What needs to be done = Since the pictures are not wanted, reproduce only the rest of the records, exactly as given.

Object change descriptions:
═══
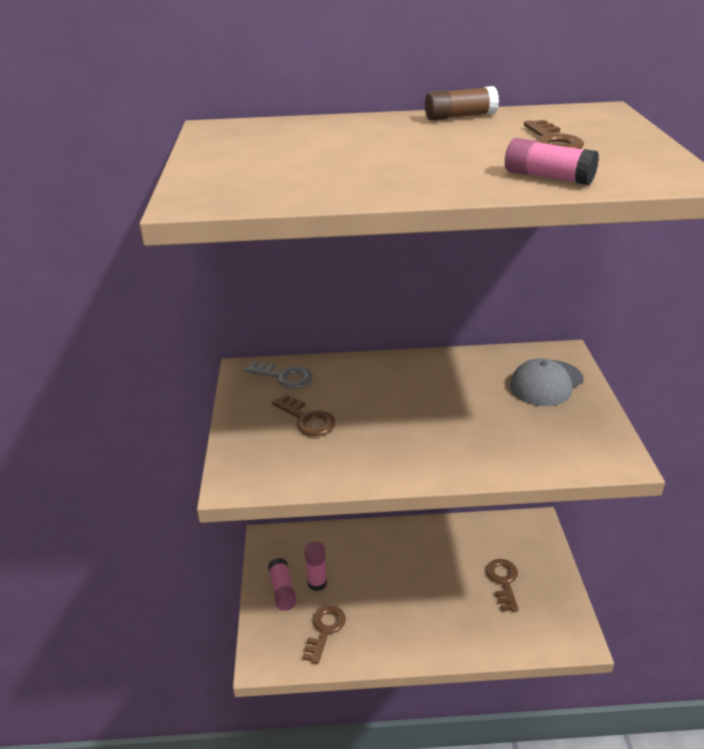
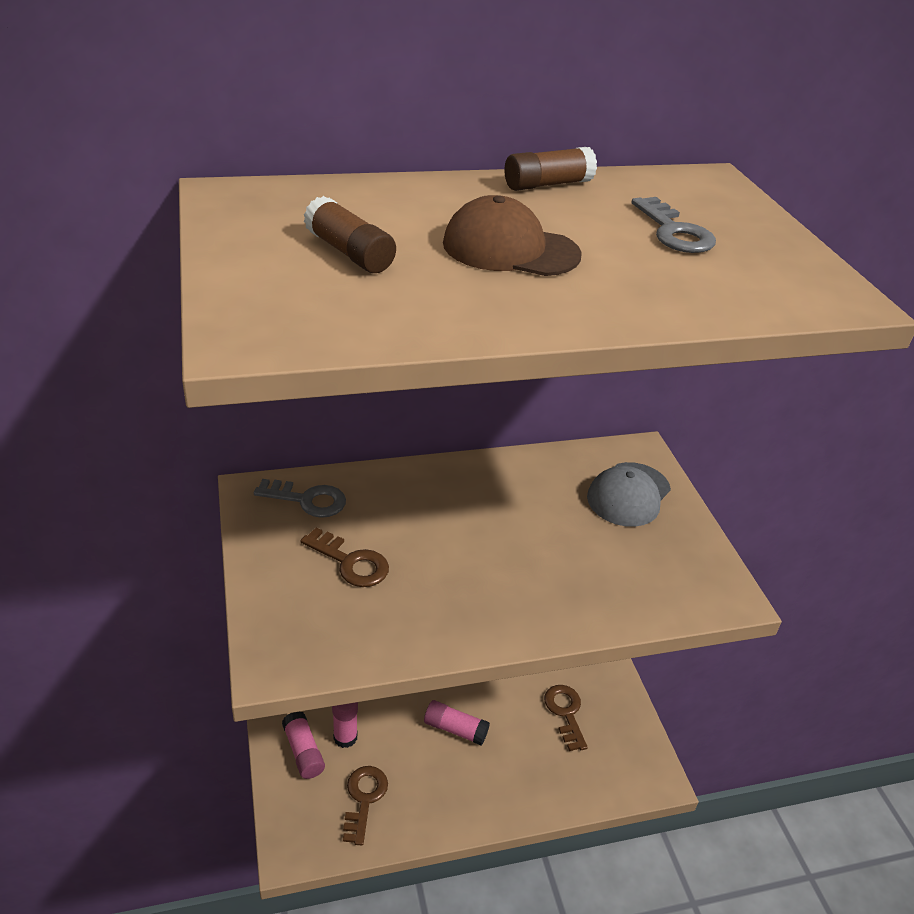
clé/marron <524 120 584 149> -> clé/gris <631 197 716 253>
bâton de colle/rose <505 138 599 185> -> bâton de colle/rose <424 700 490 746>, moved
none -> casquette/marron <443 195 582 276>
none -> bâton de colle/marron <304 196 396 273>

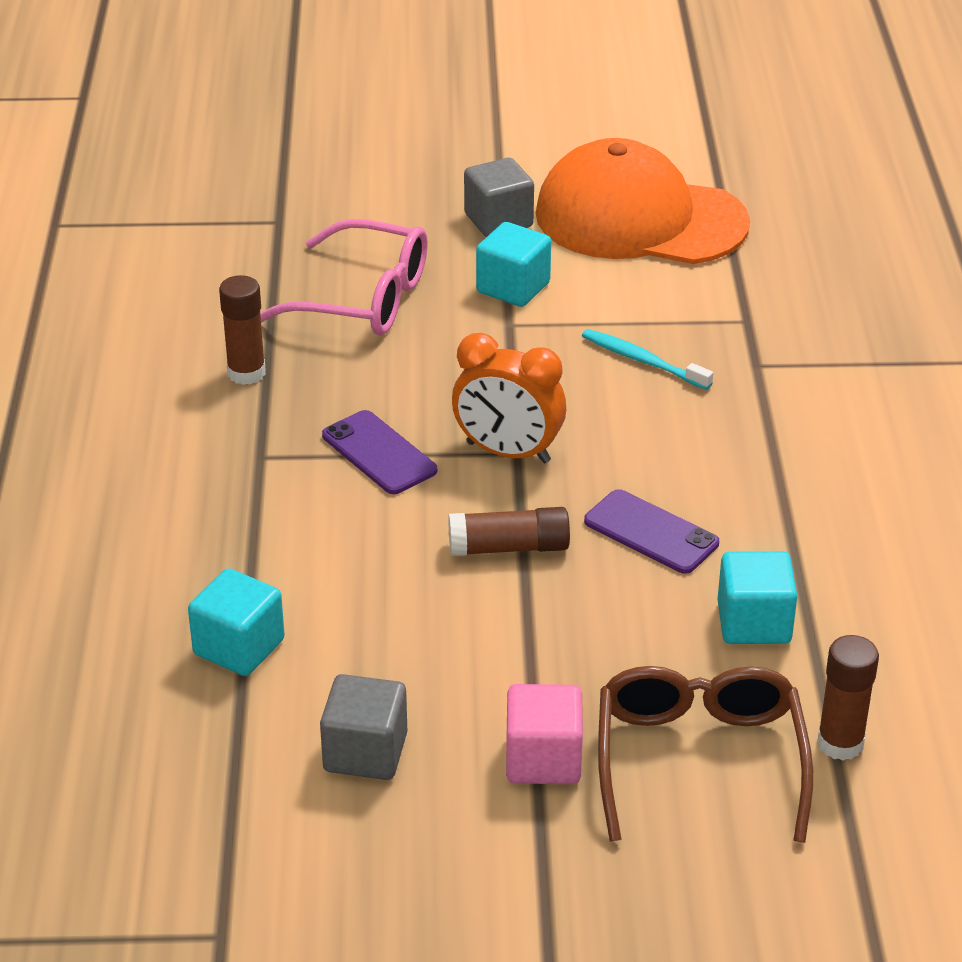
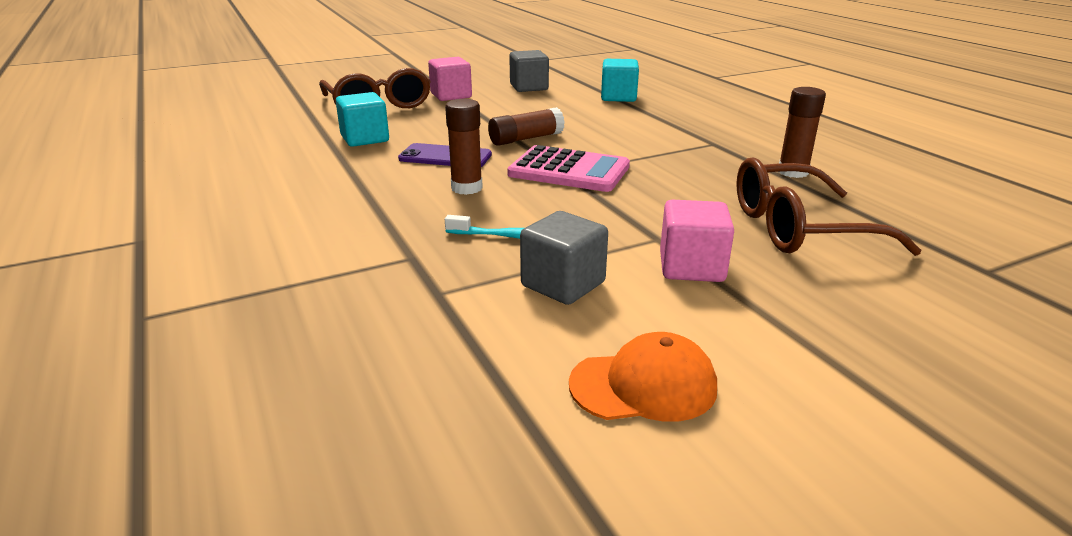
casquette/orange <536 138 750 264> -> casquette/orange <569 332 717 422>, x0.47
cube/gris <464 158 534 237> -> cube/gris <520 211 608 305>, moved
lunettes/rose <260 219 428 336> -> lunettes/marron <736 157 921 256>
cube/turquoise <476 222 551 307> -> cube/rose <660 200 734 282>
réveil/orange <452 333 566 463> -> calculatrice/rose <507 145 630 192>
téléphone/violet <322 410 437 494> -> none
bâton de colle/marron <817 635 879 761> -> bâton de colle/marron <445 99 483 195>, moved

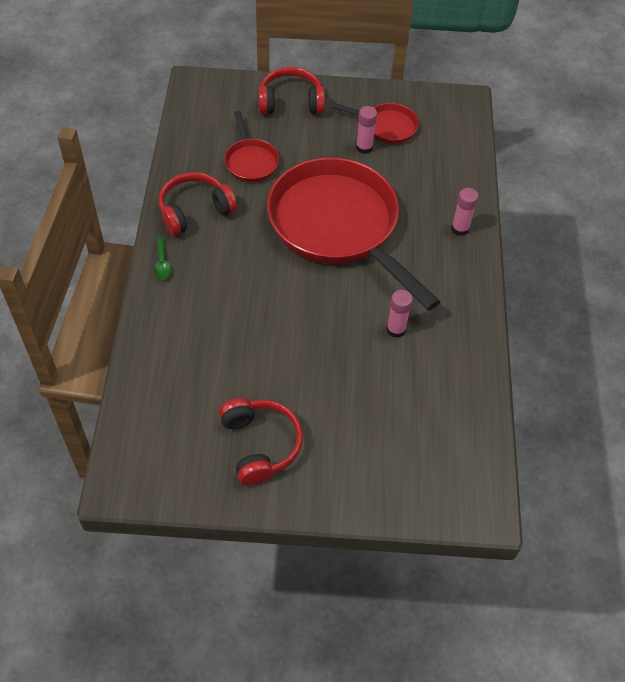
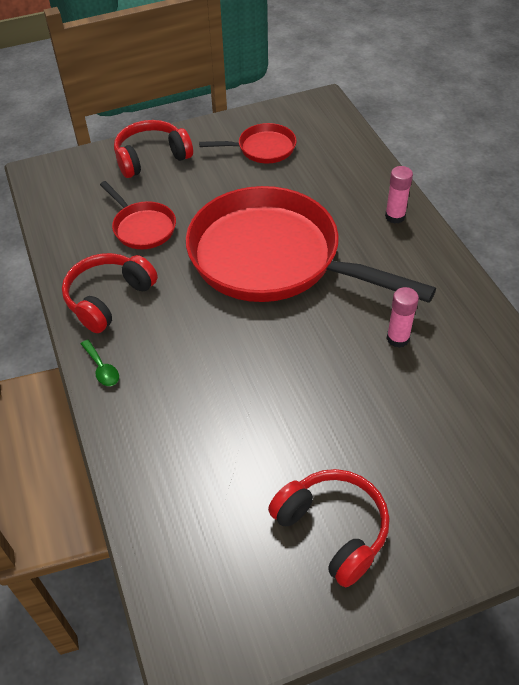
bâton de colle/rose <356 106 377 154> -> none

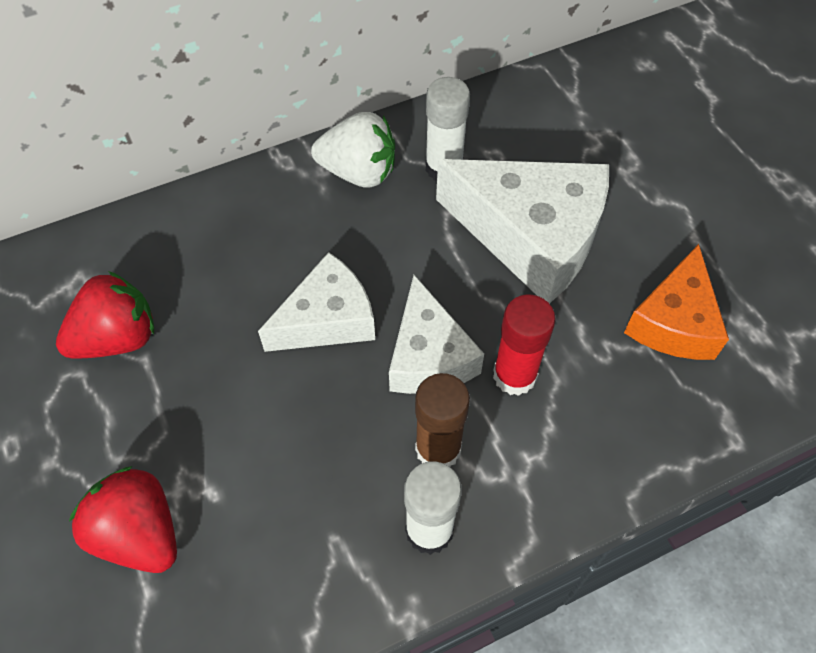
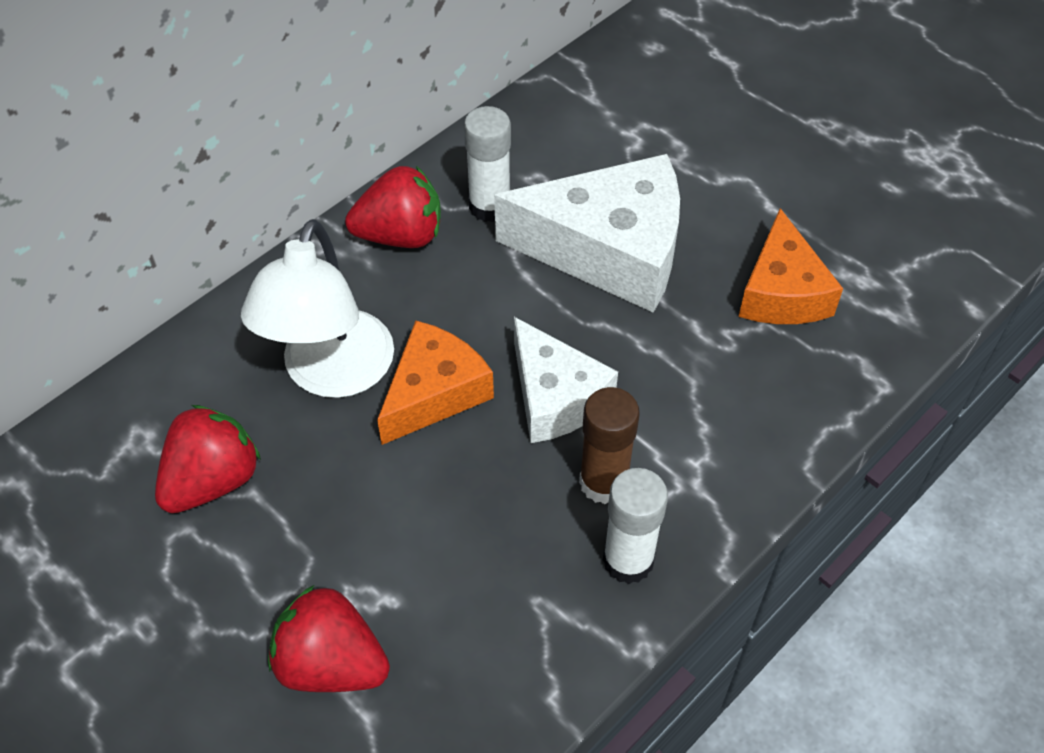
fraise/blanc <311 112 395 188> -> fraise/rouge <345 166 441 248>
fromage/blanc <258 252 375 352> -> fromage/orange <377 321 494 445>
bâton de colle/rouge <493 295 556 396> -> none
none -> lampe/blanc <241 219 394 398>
═══
Task result =
clé/marron <524 120 584 149> -> clé/gris <631 197 716 253>
bâton de colle/rose <505 138 599 185> -> bâton de colle/rose <424 700 490 746>, moved
none -> casquette/marron <443 195 582 276>
none -> bâton de colle/marron <304 196 396 273>

casquette/orange <536 138 750 264> -> casquette/orange <569 332 717 422>, x0.47
cube/gris <464 158 534 237> -> cube/gris <520 211 608 305>, moved
lunettes/rose <260 219 428 336> -> lunettes/marron <736 157 921 256>
cube/turquoise <476 222 551 307> -> cube/rose <660 200 734 282>
réveil/orange <452 333 566 463> -> calculatrice/rose <507 145 630 192>
téléphone/violet <322 410 437 494> -> none
bâton de colle/marron <817 635 879 761> -> bâton de colle/marron <445 99 483 195>, moved

bâton de colle/rose <356 106 377 154> -> none

fraise/blanc <311 112 395 188> -> fraise/rouge <345 166 441 248>
fromage/blanc <258 252 375 352> -> fromage/orange <377 321 494 445>
bâton de colle/rouge <493 295 556 396> -> none
none -> lampe/blanc <241 219 394 398>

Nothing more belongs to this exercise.